### Work item
A verbatim copy of every record is required, and no pictures should be included.

### Source information
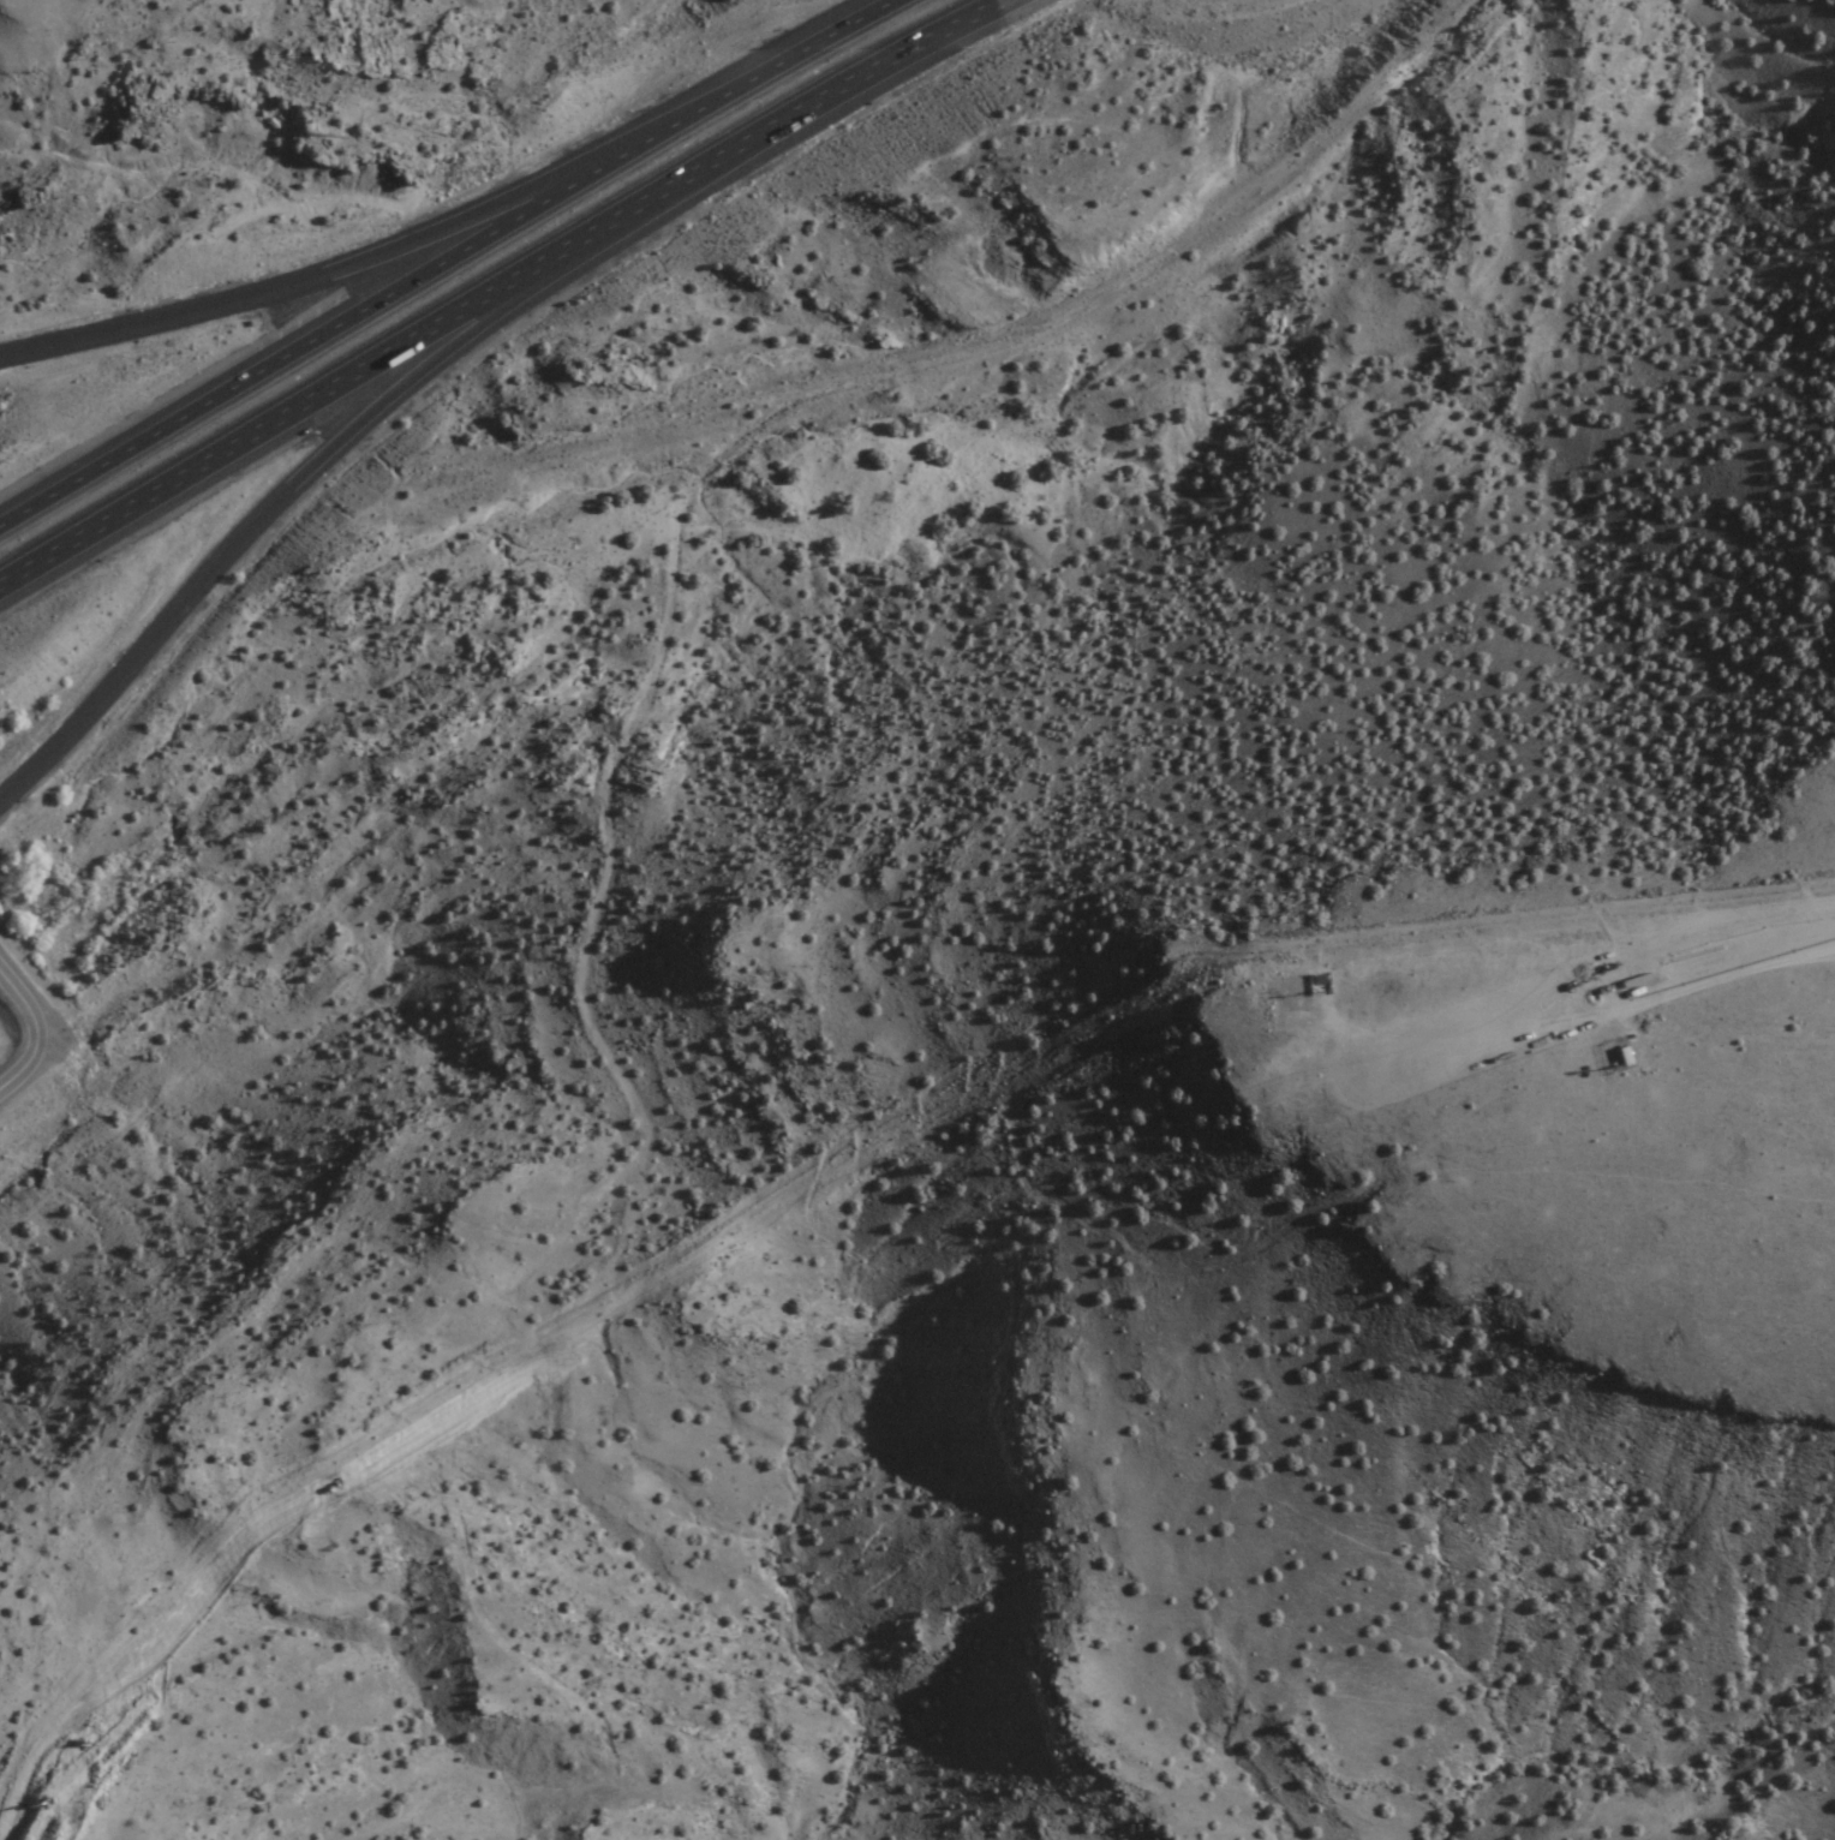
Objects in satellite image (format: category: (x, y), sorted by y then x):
road: (452, 259)
road: (340, 274)
road: (502, 289)
road: (296, 495)
building: (1296, 992)
road: (1748, 1028)
road: (39, 1034)
building: (1621, 1058)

### Task result
Objects in satellite image (format: category: (x, y), sorted by y then x):
road: (452, 259)
road: (340, 274)
road: (502, 289)
road: (296, 495)
building: (1296, 992)
road: (1748, 1028)
road: (39, 1034)
building: (1621, 1058)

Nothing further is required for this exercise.